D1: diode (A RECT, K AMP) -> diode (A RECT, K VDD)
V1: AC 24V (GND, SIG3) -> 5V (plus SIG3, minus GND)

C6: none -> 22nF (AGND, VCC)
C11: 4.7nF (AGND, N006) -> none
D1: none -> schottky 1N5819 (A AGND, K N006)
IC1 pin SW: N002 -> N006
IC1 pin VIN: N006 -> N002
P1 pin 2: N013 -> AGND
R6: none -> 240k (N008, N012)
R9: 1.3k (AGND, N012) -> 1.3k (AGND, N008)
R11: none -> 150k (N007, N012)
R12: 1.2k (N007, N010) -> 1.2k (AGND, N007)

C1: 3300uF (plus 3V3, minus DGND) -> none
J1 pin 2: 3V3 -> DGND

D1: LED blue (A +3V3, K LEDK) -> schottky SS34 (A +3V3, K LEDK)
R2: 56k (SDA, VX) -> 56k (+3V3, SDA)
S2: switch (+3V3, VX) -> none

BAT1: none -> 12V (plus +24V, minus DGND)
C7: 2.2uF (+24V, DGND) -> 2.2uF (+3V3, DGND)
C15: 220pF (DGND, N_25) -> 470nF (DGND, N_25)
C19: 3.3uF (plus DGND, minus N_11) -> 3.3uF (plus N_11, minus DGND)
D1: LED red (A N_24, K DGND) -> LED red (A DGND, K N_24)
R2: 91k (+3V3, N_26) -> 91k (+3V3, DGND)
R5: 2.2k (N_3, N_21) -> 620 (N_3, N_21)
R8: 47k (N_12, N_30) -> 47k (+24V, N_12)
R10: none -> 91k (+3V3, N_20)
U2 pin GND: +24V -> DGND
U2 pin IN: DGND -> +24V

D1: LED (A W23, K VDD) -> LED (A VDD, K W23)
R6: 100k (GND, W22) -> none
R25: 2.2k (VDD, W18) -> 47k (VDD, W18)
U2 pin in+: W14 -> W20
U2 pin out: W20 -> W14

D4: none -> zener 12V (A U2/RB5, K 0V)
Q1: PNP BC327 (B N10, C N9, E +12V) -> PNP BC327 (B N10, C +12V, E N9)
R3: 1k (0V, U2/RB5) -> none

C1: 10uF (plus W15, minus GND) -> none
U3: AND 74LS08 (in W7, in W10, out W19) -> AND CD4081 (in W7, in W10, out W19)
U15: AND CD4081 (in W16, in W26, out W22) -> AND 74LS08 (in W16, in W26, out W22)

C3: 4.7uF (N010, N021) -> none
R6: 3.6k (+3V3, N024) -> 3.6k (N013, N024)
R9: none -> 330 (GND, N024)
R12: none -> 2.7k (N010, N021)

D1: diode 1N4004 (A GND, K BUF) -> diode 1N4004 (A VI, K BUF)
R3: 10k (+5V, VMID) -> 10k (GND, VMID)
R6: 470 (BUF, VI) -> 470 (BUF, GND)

## What you should do
Produce a word-for-word copy of everything above from the line holding "C19: 3.3uF (plus" down to the line holding "U2 pin in+: W14 -> W20", with both of those lines kept.

## Solution to this exercise
C19: 3.3uF (plus DGND, minus N_11) -> 3.3uF (plus N_11, minus DGND)
D1: LED red (A N_24, K DGND) -> LED red (A DGND, K N_24)
R2: 91k (+3V3, N_26) -> 91k (+3V3, DGND)
R5: 2.2k (N_3, N_21) -> 620 (N_3, N_21)
R8: 47k (N_12, N_30) -> 47k (+24V, N_12)
R10: none -> 91k (+3V3, N_20)
U2 pin GND: +24V -> DGND
U2 pin IN: DGND -> +24V

D1: LED (A W23, K VDD) -> LED (A VDD, K W23)
R6: 100k (GND, W22) -> none
R25: 2.2k (VDD, W18) -> 47k (VDD, W18)
U2 pin in+: W14 -> W20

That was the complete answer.